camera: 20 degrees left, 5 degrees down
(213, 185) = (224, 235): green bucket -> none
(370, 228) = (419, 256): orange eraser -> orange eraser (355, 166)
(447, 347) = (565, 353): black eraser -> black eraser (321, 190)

※

WHAT THE EXERCISE ASKS:
Tail of the listing, starting at the line with "(213, 185) = (224, 235): green bucket -> none" and ending at the last line: output it exactly and add nothing.

ANSWER SECTION:
(213, 185) = (224, 235): green bucket -> none
(370, 228) = (419, 256): orange eraser -> orange eraser (355, 166)
(447, 347) = (565, 353): black eraser -> black eraser (321, 190)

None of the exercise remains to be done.